◆ What the exercise asks
Gather all lines in the data that hold the string "muffin".

◆ Records to use
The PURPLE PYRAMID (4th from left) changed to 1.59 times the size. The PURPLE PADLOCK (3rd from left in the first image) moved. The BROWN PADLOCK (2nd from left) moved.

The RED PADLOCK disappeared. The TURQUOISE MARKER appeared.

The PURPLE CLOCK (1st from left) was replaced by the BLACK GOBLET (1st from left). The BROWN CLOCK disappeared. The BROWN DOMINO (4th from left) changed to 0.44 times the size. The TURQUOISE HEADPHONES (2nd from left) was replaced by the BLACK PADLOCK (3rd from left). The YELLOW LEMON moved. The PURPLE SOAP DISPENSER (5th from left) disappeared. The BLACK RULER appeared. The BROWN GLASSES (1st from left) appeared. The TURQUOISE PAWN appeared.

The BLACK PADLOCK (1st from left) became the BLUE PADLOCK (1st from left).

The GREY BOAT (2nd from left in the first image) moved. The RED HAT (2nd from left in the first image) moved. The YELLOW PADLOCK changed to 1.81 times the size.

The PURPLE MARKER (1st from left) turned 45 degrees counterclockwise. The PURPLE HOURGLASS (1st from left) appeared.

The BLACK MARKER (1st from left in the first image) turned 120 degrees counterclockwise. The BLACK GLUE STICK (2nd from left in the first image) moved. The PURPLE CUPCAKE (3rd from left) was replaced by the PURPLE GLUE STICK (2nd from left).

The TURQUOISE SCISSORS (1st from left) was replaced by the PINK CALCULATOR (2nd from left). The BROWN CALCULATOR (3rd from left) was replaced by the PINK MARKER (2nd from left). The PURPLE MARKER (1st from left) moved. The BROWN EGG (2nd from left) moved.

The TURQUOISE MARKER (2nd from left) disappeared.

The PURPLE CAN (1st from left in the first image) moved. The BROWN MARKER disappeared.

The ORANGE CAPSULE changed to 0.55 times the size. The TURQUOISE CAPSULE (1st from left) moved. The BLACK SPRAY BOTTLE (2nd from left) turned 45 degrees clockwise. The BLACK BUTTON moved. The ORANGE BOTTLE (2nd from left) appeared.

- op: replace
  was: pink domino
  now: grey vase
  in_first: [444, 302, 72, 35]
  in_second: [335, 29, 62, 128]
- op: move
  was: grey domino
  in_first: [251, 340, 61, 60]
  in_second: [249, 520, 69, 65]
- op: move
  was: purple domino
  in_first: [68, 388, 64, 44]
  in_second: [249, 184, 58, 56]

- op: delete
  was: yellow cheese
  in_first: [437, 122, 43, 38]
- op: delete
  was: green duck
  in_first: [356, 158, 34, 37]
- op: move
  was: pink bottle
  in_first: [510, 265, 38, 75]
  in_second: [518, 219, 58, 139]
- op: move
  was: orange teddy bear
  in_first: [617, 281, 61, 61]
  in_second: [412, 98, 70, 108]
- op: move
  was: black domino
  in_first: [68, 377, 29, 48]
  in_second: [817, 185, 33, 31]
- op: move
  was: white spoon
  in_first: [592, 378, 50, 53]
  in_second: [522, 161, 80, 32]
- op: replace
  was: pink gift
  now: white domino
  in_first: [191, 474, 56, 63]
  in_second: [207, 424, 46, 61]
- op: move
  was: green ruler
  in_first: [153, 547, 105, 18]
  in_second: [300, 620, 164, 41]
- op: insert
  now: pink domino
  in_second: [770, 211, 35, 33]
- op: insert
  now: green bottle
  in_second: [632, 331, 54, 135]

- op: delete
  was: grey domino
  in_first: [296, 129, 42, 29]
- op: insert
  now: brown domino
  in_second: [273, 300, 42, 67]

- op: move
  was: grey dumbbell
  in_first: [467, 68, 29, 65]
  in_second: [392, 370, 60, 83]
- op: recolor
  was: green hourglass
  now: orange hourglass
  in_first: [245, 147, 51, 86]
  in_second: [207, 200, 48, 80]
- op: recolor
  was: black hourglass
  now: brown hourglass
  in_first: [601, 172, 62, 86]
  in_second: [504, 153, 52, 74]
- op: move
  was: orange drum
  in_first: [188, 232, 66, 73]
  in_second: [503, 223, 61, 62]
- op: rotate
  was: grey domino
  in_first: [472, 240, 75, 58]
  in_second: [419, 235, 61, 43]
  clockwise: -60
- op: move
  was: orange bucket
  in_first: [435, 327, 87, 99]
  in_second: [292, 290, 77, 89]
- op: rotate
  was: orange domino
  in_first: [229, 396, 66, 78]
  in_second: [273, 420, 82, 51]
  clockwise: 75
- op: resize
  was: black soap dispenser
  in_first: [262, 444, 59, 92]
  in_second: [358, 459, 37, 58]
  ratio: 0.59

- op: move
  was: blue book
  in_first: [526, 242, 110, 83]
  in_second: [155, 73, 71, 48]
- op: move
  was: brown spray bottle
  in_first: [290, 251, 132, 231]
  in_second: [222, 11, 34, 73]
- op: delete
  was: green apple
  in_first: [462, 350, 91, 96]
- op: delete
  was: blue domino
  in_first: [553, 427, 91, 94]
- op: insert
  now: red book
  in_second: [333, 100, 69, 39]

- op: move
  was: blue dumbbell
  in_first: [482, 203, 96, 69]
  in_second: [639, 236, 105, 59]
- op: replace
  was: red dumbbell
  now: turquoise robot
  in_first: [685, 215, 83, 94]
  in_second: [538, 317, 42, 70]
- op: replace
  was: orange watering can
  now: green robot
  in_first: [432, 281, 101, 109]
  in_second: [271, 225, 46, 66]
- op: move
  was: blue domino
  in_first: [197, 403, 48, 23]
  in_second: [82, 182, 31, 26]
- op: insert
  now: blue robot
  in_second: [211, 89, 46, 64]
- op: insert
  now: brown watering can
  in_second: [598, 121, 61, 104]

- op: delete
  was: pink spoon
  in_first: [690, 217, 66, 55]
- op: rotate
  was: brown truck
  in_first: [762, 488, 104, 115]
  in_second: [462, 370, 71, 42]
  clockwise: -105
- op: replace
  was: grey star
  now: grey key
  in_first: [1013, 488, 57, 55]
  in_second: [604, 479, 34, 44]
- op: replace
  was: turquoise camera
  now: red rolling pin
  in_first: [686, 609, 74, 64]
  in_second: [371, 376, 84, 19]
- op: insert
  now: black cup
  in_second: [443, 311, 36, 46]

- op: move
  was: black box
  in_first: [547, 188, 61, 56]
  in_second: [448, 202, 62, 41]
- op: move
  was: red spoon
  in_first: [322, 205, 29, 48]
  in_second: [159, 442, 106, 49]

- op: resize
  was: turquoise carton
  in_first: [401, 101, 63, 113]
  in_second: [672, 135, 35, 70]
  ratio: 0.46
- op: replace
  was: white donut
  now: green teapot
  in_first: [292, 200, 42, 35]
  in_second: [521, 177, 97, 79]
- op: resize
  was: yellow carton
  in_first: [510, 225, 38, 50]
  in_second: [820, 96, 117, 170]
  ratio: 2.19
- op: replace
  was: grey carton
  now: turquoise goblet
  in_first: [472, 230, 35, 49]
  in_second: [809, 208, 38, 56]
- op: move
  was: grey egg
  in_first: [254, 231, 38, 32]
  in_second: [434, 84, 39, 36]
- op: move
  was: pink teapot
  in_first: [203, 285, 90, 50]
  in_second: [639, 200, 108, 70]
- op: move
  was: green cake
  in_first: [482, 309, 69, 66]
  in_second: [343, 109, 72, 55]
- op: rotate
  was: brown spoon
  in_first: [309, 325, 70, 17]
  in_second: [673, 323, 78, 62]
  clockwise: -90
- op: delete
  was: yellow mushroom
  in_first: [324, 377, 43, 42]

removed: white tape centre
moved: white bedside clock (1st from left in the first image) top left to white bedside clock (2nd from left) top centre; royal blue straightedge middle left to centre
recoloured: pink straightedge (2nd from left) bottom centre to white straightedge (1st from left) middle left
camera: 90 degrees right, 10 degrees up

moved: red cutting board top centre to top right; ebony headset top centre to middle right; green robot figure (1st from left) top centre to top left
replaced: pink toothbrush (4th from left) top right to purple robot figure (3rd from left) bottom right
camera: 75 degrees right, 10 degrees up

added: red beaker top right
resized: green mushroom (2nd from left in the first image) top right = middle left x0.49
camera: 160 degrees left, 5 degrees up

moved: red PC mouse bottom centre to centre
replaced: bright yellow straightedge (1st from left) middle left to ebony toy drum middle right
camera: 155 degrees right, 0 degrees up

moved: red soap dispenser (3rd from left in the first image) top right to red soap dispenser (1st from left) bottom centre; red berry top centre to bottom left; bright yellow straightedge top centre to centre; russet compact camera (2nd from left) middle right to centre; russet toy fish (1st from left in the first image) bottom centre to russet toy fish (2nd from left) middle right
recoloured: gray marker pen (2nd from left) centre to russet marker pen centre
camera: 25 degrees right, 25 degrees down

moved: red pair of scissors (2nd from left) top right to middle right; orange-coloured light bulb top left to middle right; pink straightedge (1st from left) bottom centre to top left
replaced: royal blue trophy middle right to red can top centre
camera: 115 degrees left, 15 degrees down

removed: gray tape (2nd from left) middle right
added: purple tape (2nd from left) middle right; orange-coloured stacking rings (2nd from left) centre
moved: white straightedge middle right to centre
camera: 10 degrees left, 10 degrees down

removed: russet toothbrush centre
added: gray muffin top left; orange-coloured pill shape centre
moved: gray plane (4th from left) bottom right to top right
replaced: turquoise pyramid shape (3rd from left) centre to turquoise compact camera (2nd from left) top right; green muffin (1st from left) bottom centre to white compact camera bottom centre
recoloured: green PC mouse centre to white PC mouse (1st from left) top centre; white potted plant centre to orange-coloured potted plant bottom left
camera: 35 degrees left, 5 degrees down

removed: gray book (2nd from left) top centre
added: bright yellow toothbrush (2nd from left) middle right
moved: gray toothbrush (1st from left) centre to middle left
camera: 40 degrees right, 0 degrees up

◆ Result
added: gray muffin top left; orange-coloured pill shape centre
replaced: turquoise pyramid shape (3rd from left) centre to turquoise compact camera (2nd from left) top right; green muffin (1st from left) bottom centre to white compact camera bottom centre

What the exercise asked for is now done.